**What to do:**
Print the whole listing below exactly as given, pictures excluded.

**Given information:**
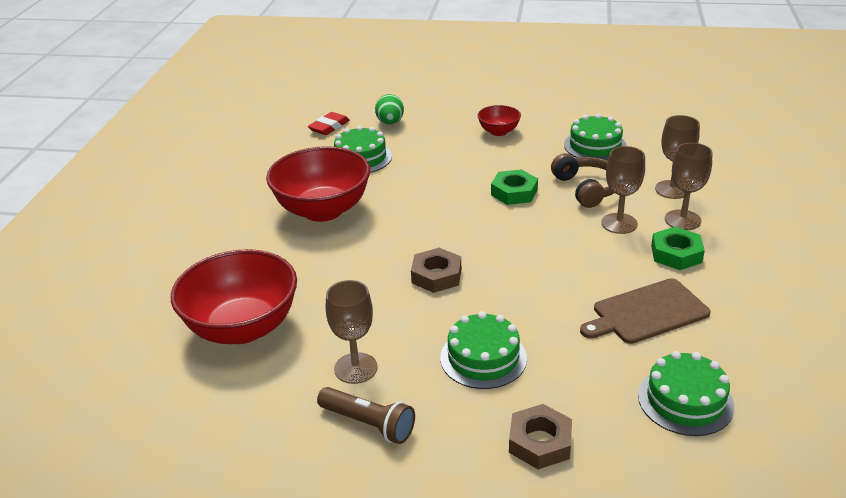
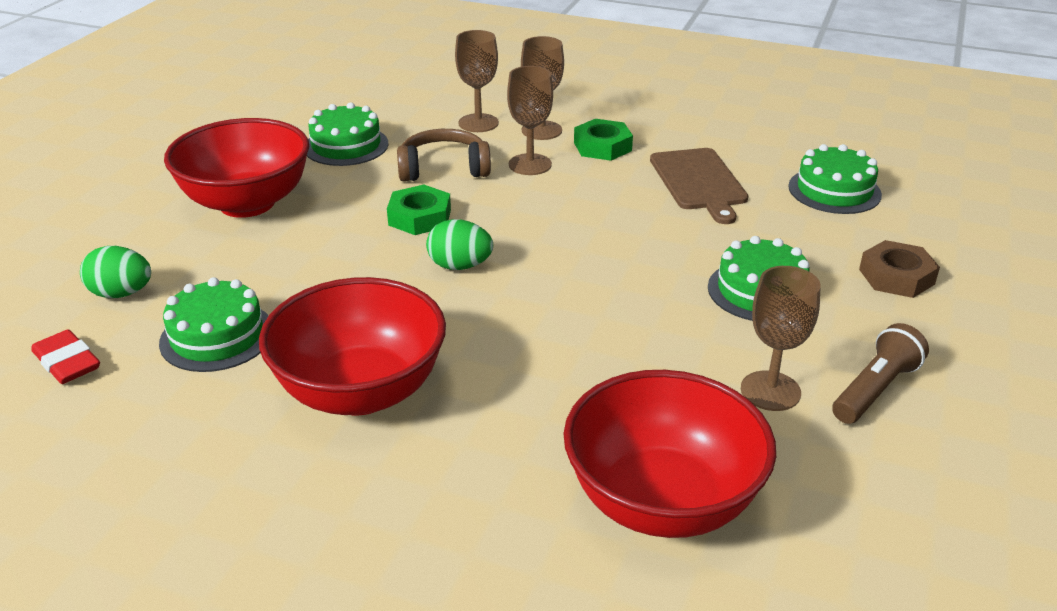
camera: 80 degrees left, 0 degrees up
(436, 275) = (587, 303): brown nut -> none
(460, 218) = (460, 266): none -> green egg
(498, 132) = (247, 203): red bowl -> red bowl, size x2.07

**Solution to this exercise:**
camera: 80 degrees left, 0 degrees up
(436, 275) = (587, 303): brown nut -> none
(460, 218) = (460, 266): none -> green egg
(498, 132) = (247, 203): red bowl -> red bowl, size x2.07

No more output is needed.